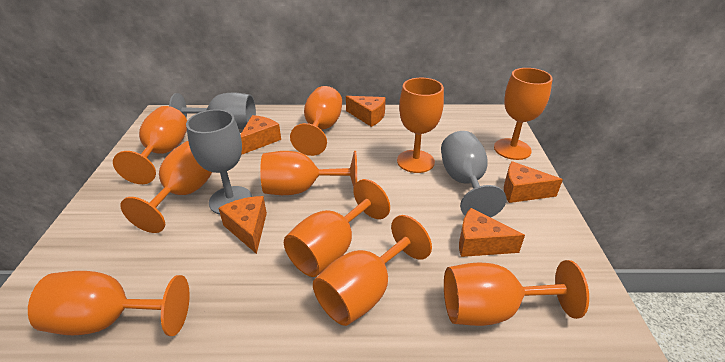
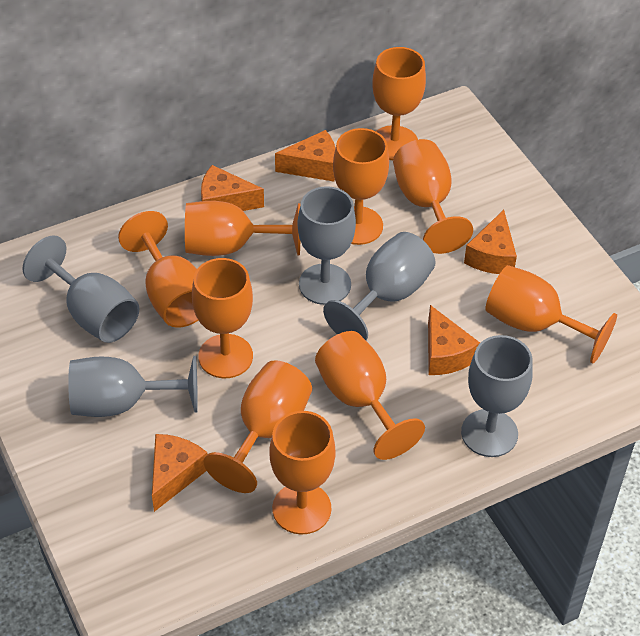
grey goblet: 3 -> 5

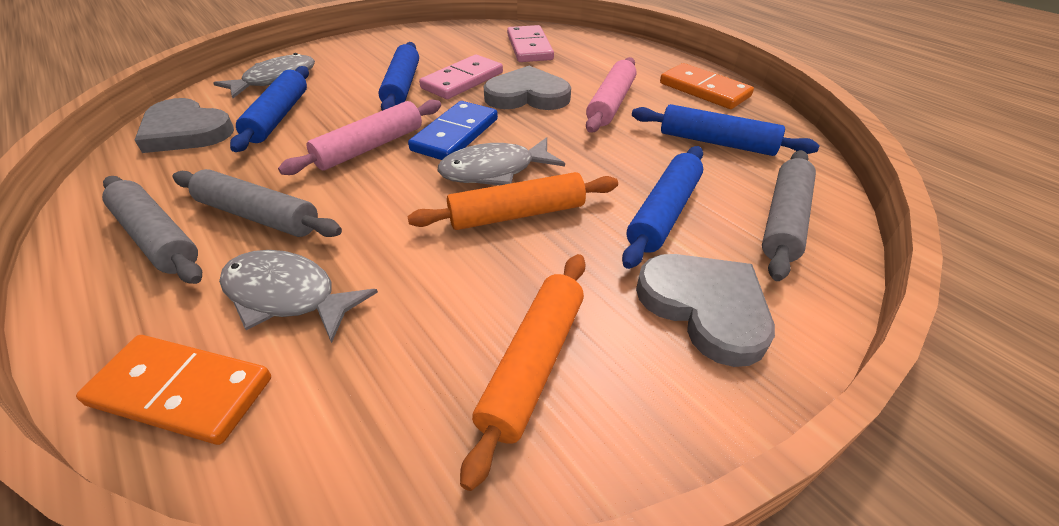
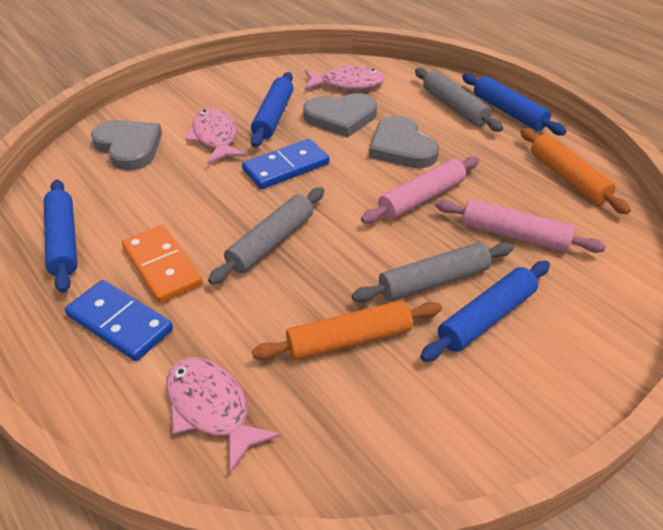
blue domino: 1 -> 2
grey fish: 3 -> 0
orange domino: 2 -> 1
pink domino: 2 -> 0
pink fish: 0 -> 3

Your task: Print, without any change, the line containing "grey fish: 3 -> 0" and each line after it to the end of the material.

Finished task:
grey fish: 3 -> 0
orange domino: 2 -> 1
pink domino: 2 -> 0
pink fish: 0 -> 3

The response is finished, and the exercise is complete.